WHAT THE TASK ASKS: Transcribe each line of the records below exactly, excluding any embedded images.

Recorded data:
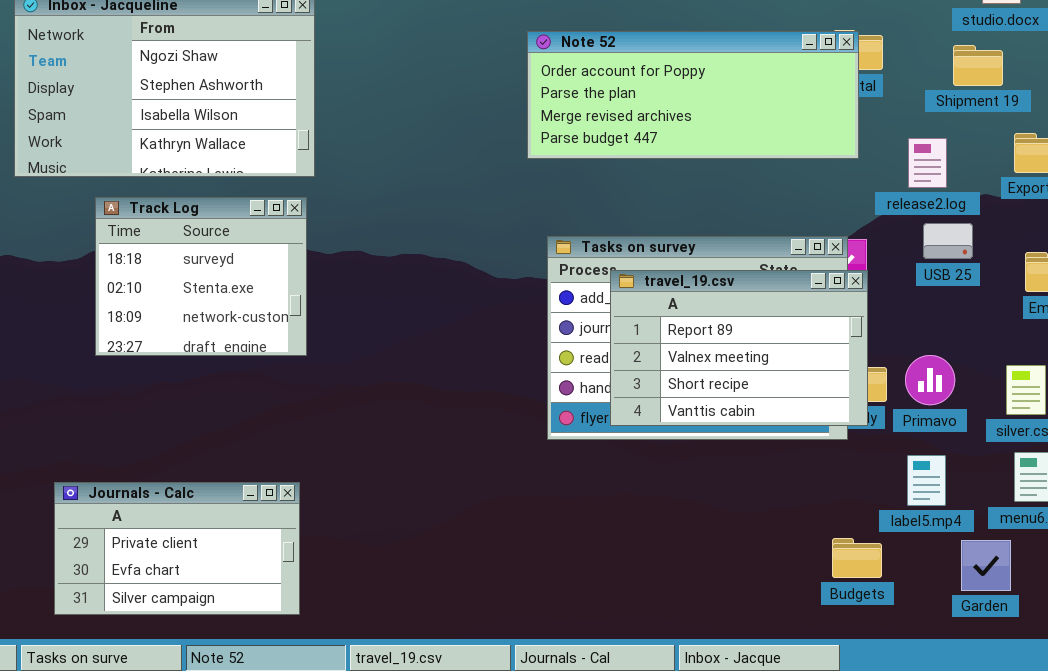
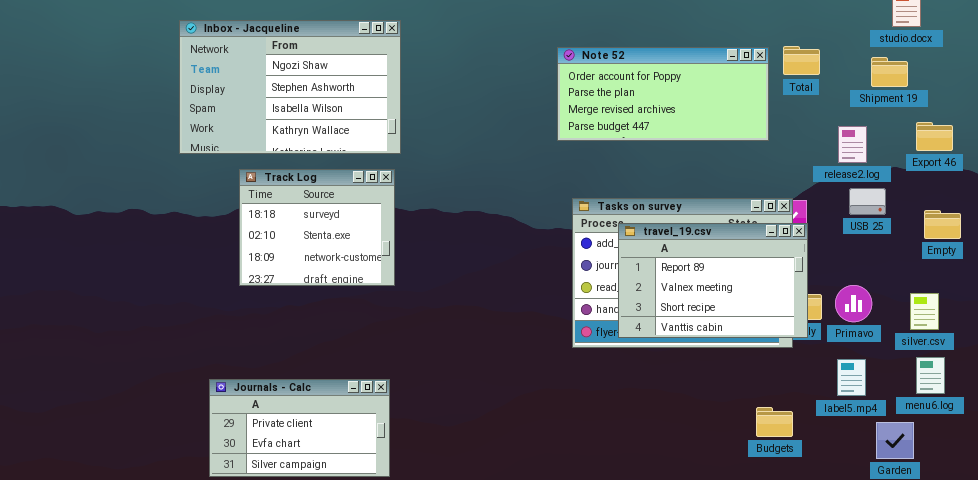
Note 52: [527,31,859,159] -> [557,47,769,141], resized
Budgets: [832,538,882,578] -> [756,407,793,437], moved

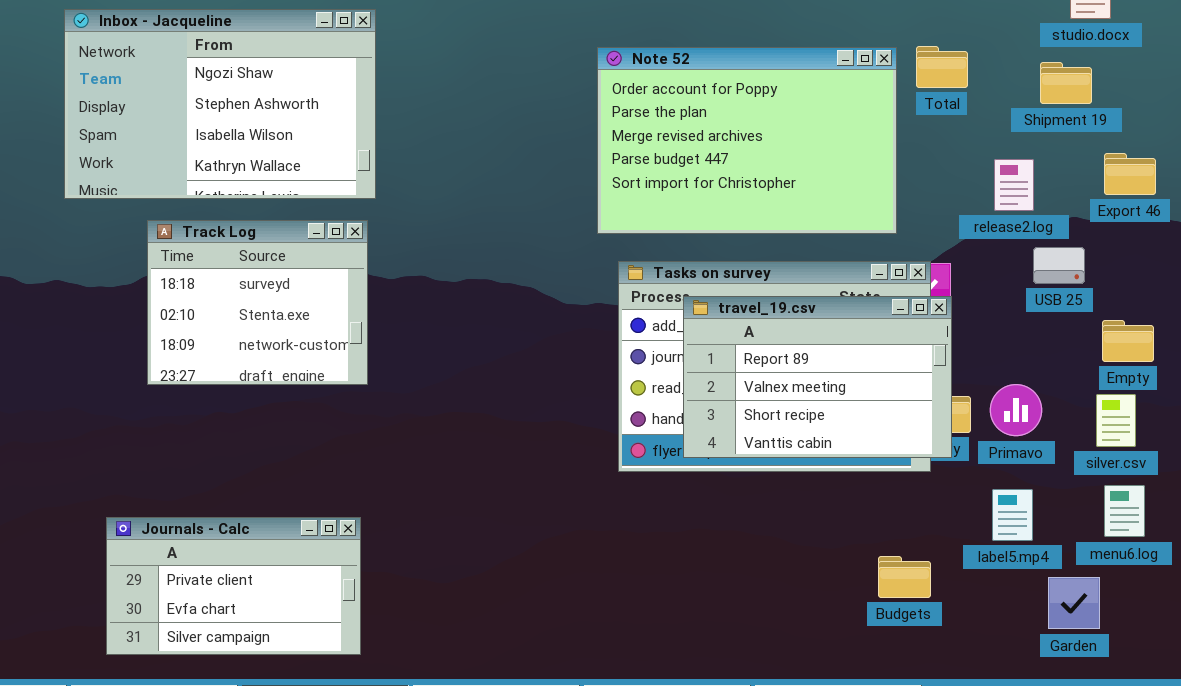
Note 52: [557,47,769,141] -> [597,47,897,234], resized
USB 25: [849,188,886,215] -> [1033,247,1085,284], moved
Empty: [924,210,961,239] -> [1102,320,1154,362], moved

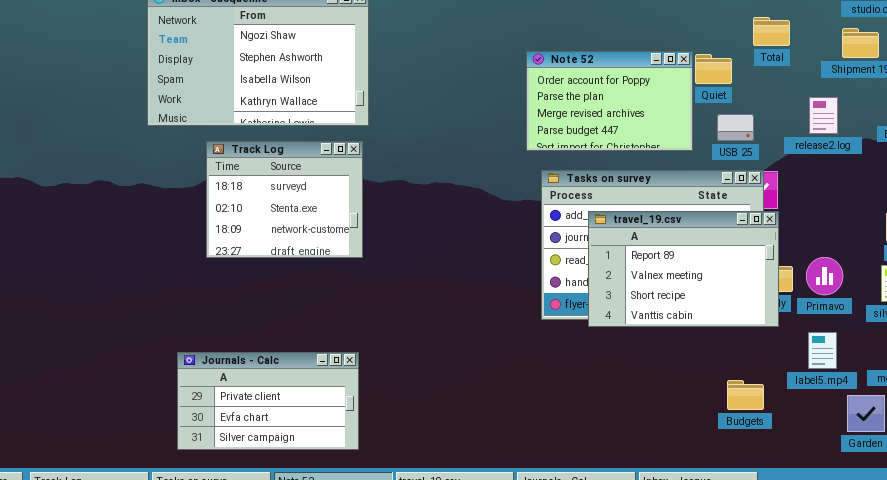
Note 52: [597,47,897,234] -> [526,51,693,151], resized
USB 25: [1033,247,1085,284] -> [717,114,754,141], moved
travel_19.csv: [683,296,952,458] -> [588,211,779,327], moved

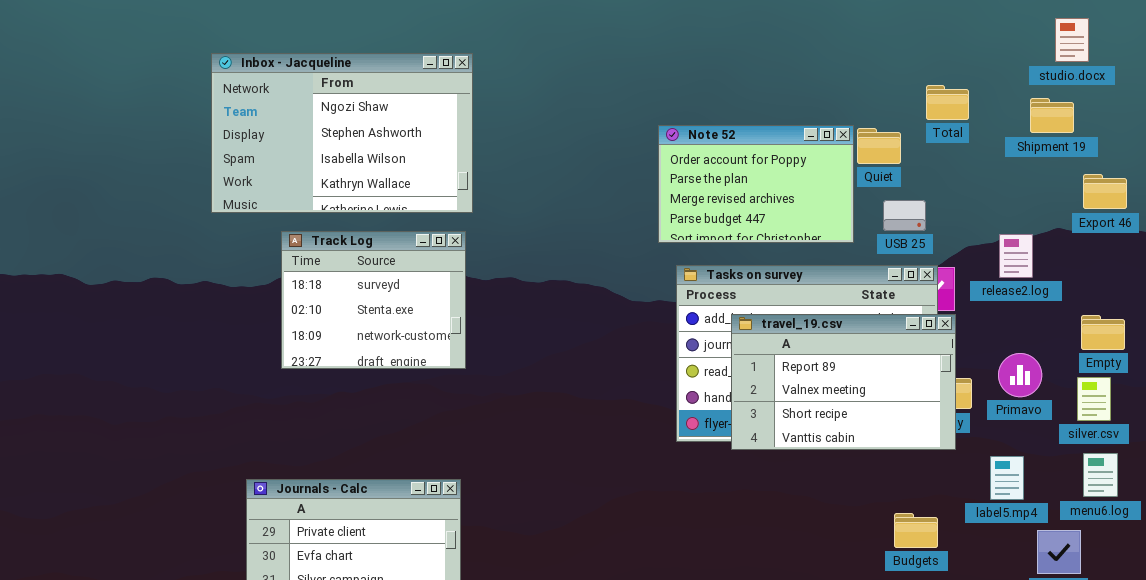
release2.log: [809,97,838,134] -> [999,234,1033,278], moved
Primavo: [806,257,843,295] -> [998,353,1042,397], moved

RESPONSE TO THE EXERCISE:
Note 52: [527,31,859,159] -> [557,47,769,141], resized
Budgets: [832,538,882,578] -> [756,407,793,437], moved

Note 52: [557,47,769,141] -> [597,47,897,234], resized
USB 25: [849,188,886,215] -> [1033,247,1085,284], moved
Empty: [924,210,961,239] -> [1102,320,1154,362], moved

Note 52: [597,47,897,234] -> [526,51,693,151], resized
USB 25: [1033,247,1085,284] -> [717,114,754,141], moved
travel_19.csv: [683,296,952,458] -> [588,211,779,327], moved

release2.log: [809,97,838,134] -> [999,234,1033,278], moved
Primavo: [806,257,843,295] -> [998,353,1042,397], moved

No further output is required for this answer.